Exercise data:
[Start of Attachment]

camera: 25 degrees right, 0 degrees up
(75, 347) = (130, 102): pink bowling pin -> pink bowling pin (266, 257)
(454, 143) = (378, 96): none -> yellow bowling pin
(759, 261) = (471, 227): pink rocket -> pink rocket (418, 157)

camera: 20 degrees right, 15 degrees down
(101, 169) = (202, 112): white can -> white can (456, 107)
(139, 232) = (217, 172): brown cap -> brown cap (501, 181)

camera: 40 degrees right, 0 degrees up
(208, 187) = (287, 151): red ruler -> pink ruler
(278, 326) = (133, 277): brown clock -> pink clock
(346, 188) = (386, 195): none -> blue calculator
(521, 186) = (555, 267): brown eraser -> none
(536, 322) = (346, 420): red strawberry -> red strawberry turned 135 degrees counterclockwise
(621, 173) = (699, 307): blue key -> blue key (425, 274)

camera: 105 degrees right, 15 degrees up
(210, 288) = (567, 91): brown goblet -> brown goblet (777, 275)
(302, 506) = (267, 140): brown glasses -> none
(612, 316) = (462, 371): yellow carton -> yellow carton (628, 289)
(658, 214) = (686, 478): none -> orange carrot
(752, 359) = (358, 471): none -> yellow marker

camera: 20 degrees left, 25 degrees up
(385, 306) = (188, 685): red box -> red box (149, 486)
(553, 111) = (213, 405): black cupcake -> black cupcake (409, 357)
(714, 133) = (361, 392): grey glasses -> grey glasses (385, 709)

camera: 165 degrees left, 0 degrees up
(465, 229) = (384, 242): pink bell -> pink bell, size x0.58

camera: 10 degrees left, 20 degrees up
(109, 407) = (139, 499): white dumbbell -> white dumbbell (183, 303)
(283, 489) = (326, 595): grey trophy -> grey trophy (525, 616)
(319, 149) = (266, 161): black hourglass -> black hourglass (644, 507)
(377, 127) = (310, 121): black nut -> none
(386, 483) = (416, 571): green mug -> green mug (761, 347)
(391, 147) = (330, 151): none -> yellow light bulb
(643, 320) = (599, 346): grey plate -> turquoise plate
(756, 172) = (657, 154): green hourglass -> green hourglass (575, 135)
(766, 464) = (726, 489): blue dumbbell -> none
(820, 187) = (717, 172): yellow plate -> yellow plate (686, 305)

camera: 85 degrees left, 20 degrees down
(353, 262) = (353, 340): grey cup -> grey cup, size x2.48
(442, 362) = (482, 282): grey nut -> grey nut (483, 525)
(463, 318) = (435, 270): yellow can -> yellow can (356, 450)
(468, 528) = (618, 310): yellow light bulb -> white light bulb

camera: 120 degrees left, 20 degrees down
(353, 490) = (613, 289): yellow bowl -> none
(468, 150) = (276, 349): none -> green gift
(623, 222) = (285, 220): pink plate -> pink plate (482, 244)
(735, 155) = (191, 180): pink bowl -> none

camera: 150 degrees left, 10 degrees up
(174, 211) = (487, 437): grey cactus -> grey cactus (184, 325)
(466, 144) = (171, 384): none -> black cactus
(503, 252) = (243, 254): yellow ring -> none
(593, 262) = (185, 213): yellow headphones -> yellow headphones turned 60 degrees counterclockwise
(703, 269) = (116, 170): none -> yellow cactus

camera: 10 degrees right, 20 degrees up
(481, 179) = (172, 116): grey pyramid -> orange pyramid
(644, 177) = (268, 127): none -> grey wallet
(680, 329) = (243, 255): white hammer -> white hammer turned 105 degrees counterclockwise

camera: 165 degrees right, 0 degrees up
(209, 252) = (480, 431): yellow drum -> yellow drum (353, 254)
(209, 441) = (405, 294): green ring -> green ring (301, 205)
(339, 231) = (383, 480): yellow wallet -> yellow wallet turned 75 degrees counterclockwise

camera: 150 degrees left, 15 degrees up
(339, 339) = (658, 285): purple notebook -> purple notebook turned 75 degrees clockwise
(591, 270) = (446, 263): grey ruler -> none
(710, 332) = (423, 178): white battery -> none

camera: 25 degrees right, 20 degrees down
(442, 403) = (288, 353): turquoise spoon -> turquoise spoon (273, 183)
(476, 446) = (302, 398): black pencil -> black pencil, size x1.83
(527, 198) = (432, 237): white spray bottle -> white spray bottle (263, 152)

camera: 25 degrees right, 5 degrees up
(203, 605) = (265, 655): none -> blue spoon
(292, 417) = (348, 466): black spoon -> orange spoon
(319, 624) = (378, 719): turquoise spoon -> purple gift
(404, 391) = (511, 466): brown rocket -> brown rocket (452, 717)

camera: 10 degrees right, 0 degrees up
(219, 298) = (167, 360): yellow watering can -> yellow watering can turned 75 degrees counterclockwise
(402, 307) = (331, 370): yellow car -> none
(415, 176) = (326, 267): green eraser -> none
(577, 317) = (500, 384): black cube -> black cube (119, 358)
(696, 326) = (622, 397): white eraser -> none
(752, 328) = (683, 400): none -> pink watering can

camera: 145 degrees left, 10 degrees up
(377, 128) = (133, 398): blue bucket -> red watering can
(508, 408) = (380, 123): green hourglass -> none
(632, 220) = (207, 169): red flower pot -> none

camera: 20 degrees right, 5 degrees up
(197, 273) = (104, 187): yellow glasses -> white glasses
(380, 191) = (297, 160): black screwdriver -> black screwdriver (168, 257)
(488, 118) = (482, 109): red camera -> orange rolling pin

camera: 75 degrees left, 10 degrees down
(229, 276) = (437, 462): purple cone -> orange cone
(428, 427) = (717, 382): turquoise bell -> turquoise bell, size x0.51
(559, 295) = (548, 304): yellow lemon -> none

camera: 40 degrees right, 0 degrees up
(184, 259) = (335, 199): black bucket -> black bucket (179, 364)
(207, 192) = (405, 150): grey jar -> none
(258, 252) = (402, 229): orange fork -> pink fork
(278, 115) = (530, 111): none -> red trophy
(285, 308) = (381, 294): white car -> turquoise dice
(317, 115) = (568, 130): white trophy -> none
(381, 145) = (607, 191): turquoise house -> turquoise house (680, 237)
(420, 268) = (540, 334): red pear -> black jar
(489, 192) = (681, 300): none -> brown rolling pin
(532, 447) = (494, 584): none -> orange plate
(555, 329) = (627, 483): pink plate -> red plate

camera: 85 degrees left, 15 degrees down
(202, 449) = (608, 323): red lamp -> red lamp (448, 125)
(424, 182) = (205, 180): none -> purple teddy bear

[End of Attachment]

What to do:
When a line in the data holds the word "down", show that line.

Solution:
camera: 20 degrees right, 15 degrees down
camera: 85 degrees left, 20 degrees down
camera: 120 degrees left, 20 degrees down
camera: 25 degrees right, 20 degrees down
camera: 75 degrees left, 10 degrees down
camera: 85 degrees left, 15 degrees down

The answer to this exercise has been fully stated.